PROBLEM:
Exactly transcribe the line that holds "green lamp: 3 -> 2" and every remaining line of the records, up to and including the final one, with nothing else.

━━━ DATA UNDER STUDY ━━━

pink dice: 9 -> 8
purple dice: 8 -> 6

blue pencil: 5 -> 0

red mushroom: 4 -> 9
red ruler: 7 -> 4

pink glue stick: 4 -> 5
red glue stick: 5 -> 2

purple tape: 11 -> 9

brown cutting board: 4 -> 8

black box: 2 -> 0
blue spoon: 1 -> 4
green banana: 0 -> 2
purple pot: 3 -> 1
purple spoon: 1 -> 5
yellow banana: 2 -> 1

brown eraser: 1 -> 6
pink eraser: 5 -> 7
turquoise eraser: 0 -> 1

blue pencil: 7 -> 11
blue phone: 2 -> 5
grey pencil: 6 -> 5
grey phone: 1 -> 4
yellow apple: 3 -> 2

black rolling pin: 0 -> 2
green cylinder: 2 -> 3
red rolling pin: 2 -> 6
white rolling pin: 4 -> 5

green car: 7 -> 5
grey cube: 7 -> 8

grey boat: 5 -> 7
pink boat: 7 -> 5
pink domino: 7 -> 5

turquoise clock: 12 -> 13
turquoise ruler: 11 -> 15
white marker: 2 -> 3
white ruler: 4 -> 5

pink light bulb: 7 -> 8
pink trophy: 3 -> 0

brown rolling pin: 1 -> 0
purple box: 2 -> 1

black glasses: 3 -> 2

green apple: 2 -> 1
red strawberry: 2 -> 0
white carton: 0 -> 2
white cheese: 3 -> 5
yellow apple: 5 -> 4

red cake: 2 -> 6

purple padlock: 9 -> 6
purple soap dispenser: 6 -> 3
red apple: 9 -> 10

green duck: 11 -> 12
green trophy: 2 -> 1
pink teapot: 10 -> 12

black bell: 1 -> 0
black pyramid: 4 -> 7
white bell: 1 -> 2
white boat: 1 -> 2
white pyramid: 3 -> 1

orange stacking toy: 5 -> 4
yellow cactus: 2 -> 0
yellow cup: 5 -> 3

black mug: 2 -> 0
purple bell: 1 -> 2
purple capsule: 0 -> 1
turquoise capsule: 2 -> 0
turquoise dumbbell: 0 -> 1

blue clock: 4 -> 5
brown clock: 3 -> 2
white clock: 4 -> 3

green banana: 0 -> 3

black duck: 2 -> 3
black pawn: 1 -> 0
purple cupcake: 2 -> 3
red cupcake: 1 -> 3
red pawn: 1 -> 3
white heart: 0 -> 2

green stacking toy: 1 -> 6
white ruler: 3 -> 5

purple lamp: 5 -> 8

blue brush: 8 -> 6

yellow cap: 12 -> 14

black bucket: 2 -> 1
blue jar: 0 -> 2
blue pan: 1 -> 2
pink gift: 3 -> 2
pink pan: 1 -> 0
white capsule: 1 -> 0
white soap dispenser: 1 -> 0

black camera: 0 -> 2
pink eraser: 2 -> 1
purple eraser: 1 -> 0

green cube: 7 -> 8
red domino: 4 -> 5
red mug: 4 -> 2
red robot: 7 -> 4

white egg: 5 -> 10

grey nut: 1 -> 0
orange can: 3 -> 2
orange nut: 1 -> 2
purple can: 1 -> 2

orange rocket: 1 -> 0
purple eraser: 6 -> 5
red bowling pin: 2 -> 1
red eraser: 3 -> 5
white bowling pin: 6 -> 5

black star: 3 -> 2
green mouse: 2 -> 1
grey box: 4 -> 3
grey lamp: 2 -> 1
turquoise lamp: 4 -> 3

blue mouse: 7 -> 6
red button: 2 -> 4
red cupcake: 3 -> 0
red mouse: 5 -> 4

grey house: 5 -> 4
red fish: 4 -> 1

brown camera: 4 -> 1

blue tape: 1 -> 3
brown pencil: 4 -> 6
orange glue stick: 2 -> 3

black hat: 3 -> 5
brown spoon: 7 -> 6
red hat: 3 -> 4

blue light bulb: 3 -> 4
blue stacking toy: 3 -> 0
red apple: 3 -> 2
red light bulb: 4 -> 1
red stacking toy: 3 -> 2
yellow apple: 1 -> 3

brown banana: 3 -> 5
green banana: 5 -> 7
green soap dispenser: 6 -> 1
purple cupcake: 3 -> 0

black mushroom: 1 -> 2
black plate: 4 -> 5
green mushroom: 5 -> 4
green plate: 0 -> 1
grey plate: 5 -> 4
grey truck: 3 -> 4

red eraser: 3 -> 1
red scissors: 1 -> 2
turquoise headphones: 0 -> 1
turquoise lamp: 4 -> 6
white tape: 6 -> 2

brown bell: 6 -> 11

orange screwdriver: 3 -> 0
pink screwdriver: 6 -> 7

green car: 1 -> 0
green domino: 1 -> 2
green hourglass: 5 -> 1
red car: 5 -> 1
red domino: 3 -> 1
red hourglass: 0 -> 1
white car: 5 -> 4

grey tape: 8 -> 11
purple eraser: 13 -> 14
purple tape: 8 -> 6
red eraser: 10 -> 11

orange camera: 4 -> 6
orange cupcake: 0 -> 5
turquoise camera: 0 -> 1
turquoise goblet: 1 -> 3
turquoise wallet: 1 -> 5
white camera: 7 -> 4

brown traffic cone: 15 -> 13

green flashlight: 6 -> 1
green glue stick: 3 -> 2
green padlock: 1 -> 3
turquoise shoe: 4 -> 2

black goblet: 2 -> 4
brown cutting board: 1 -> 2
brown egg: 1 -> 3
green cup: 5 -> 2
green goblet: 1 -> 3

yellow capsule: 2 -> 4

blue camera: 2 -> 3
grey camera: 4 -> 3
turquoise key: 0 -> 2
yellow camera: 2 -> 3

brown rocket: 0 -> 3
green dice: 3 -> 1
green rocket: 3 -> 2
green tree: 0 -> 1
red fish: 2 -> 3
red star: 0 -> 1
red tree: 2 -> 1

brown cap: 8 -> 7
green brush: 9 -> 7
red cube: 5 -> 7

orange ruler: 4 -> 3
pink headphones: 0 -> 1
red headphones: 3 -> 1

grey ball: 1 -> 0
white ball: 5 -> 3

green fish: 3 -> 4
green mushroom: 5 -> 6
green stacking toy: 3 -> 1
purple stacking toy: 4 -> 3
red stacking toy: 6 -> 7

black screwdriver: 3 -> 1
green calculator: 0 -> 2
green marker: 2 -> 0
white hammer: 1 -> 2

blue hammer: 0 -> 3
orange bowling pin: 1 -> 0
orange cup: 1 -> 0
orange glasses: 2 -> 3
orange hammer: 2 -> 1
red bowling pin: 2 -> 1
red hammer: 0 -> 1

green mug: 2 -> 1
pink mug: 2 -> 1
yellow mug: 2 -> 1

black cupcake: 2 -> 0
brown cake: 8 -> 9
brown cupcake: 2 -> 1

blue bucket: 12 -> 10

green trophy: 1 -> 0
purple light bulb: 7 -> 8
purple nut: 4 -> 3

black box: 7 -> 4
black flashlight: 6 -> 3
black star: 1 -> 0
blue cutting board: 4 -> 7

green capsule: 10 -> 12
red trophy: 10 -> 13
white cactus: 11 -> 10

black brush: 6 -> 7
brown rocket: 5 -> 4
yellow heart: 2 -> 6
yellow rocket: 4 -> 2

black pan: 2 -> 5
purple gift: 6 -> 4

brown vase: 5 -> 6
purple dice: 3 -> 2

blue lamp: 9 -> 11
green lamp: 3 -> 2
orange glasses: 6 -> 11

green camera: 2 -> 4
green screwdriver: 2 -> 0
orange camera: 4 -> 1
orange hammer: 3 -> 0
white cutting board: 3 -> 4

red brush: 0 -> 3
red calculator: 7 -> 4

━━━

RESULT OF THIS TASK:
green lamp: 3 -> 2
orange glasses: 6 -> 11

green camera: 2 -> 4
green screwdriver: 2 -> 0
orange camera: 4 -> 1
orange hammer: 3 -> 0
white cutting board: 3 -> 4

red brush: 0 -> 3
red calculator: 7 -> 4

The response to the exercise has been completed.